Data provided ::

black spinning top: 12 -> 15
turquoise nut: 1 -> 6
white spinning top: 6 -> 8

* * *

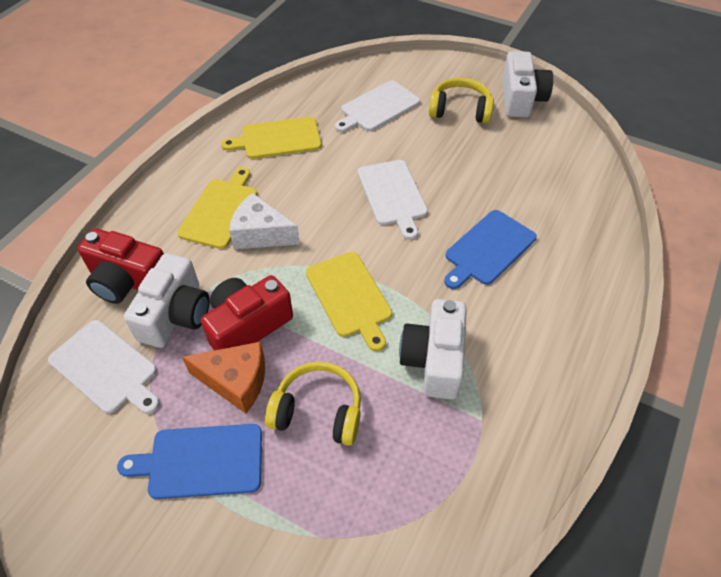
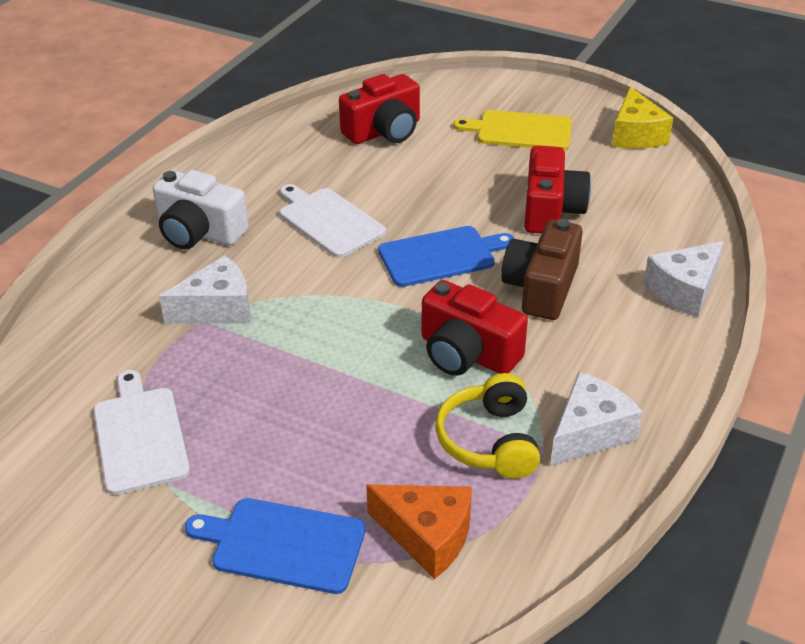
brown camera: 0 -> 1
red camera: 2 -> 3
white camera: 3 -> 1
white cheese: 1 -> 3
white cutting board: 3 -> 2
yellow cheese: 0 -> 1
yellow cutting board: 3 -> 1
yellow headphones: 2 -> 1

Work required ::
Please, from the entries above, set down exactly the lines from the one containing "white cutting board: 3 -> 2" through the one containing "yellow headphones: 2 -> 1", and only those.

Task response ::
white cutting board: 3 -> 2
yellow cheese: 0 -> 1
yellow cutting board: 3 -> 1
yellow headphones: 2 -> 1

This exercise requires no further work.